- **Data supplied**
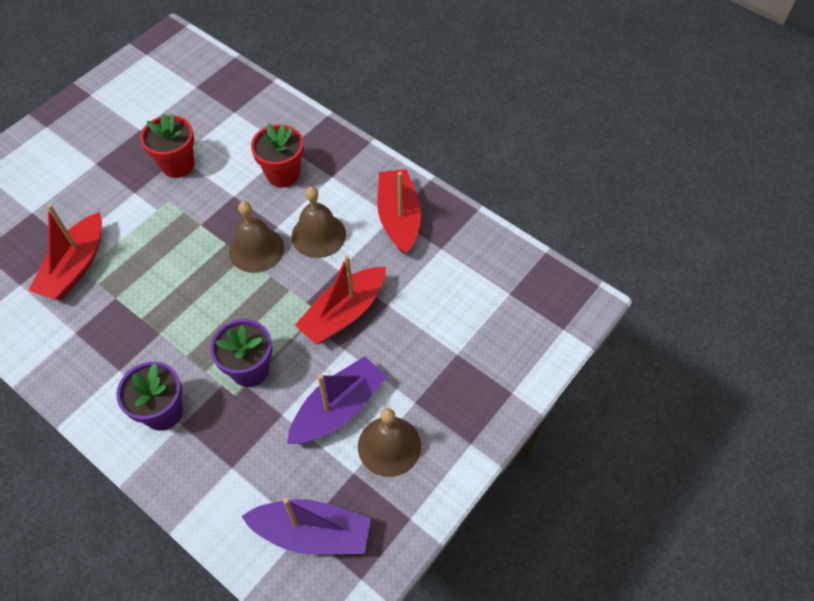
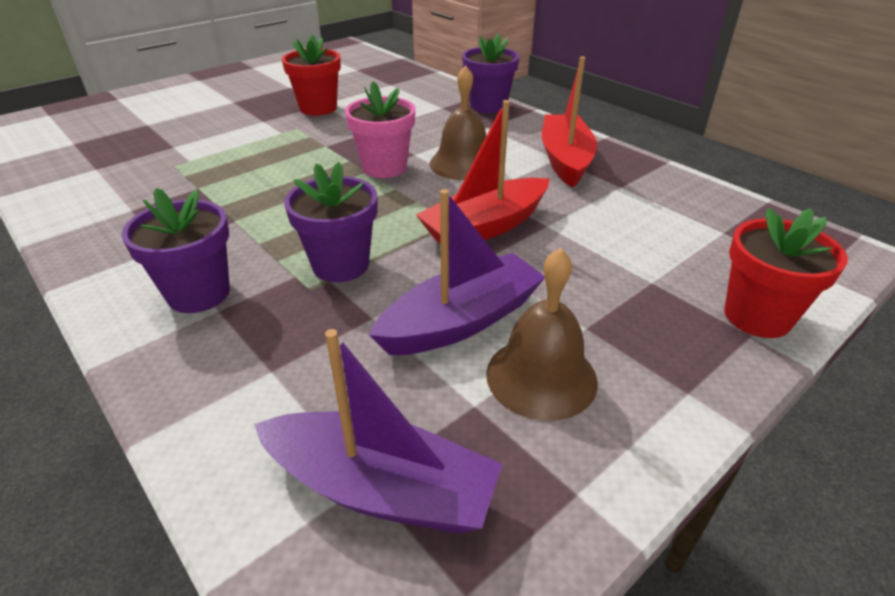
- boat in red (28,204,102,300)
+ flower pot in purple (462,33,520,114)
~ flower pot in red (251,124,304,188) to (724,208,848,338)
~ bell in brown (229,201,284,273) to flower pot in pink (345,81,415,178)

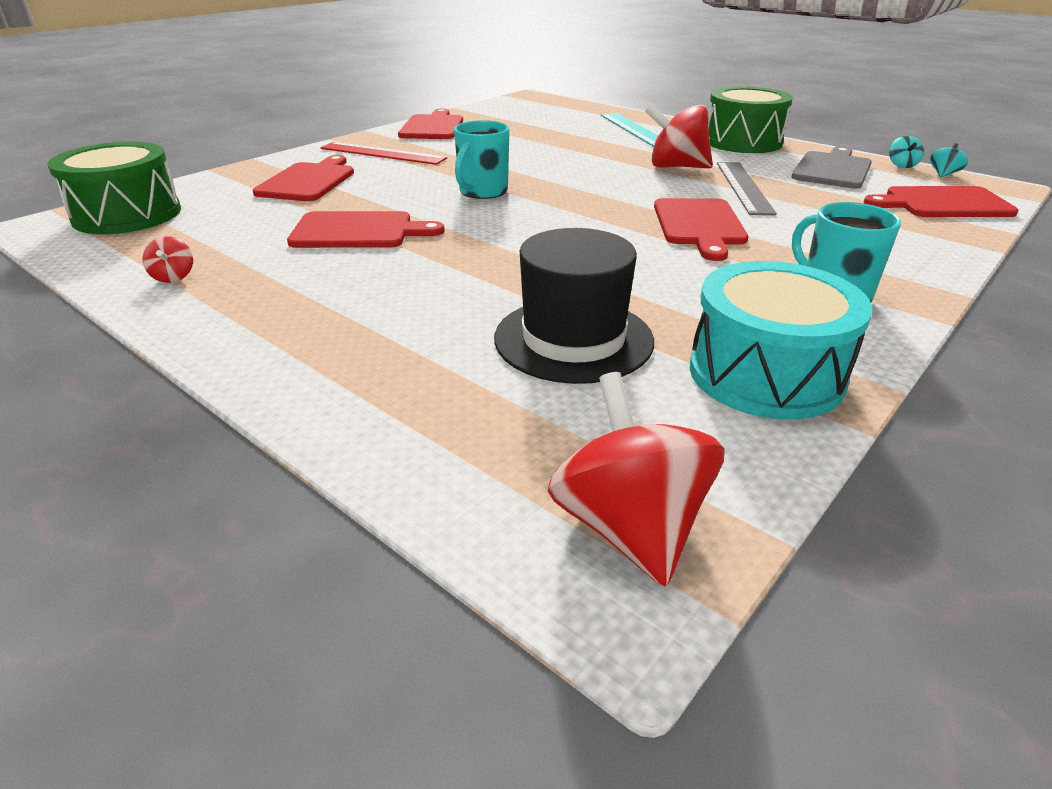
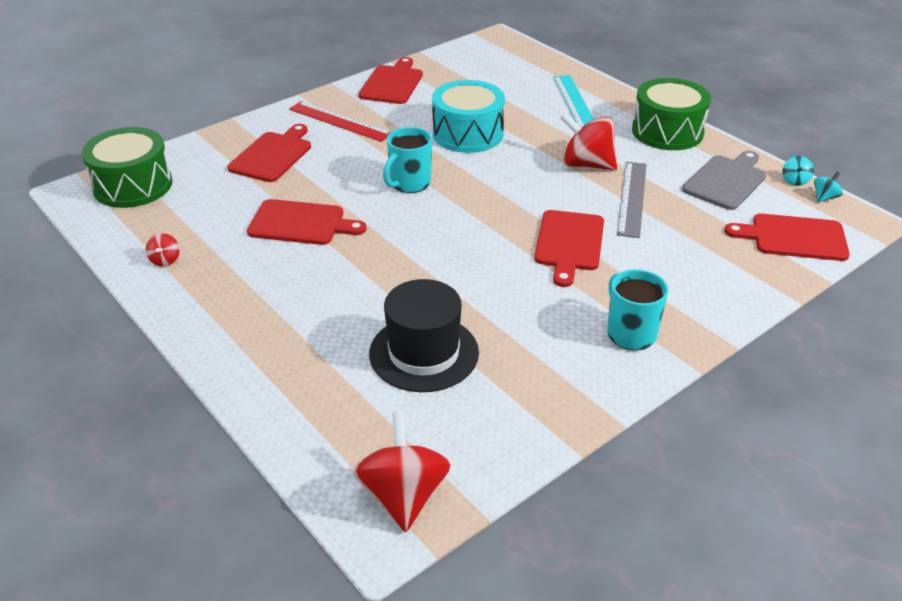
~ drum in turquoise (690,261,872,419) to (432,80,505,153)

- **Work instructions**
Reproduce every line above as written, skipping pictures.

- **Output for this task**
- boat in red (28,204,102,300)
+ flower pot in purple (462,33,520,114)
~ flower pot in red (251,124,304,188) to (724,208,848,338)
~ bell in brown (229,201,284,273) to flower pot in pink (345,81,415,178)

~ drum in turquoise (690,261,872,419) to (432,80,505,153)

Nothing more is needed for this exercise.